Try it: Locate the line that contains "blue camera: 4 -> 0" in the entries below, then repeat it and every following line through the line that contains "orange camera: 3 -> 4", exactly, and no others.

Dataset excerpts:
________
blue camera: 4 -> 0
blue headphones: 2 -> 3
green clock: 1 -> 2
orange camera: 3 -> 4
________
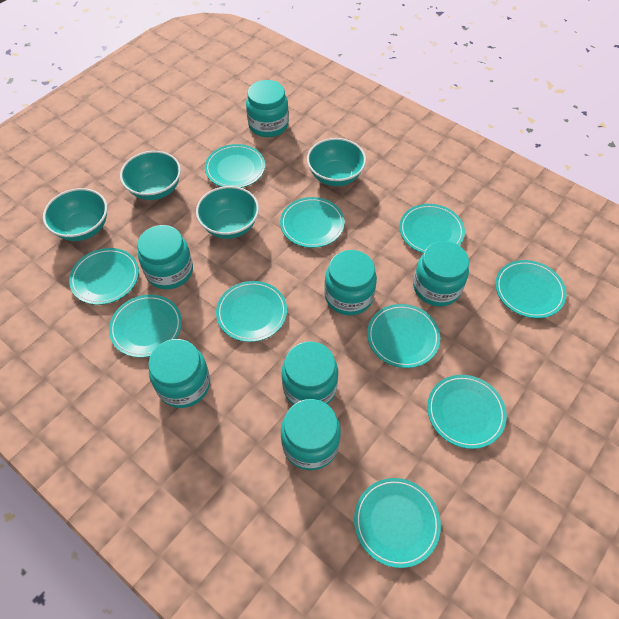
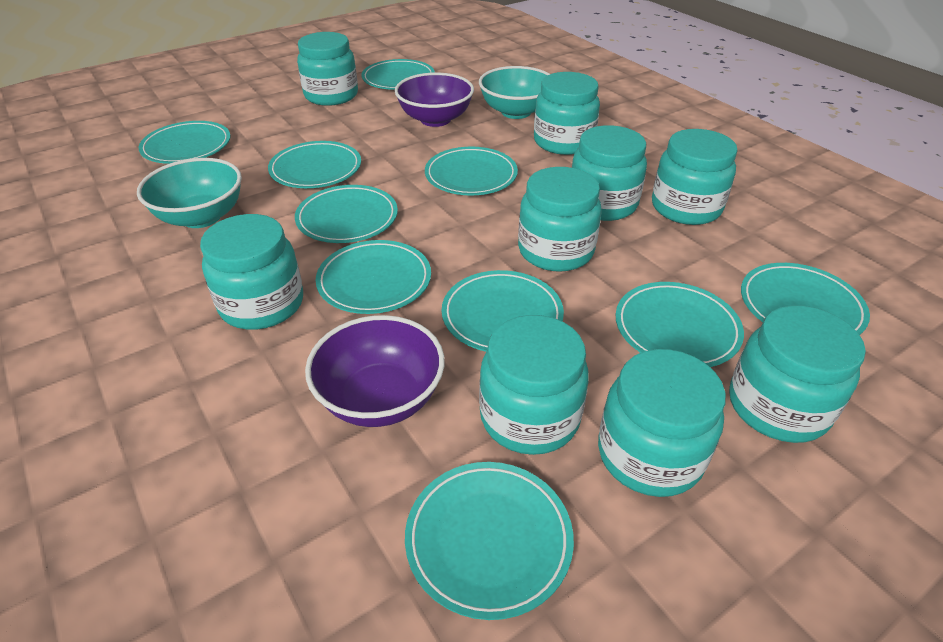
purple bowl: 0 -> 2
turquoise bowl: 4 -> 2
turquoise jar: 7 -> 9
________
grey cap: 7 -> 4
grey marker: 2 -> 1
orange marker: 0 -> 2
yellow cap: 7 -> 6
________
Answer section:
blue camera: 4 -> 0
blue headphones: 2 -> 3
green clock: 1 -> 2
orange camera: 3 -> 4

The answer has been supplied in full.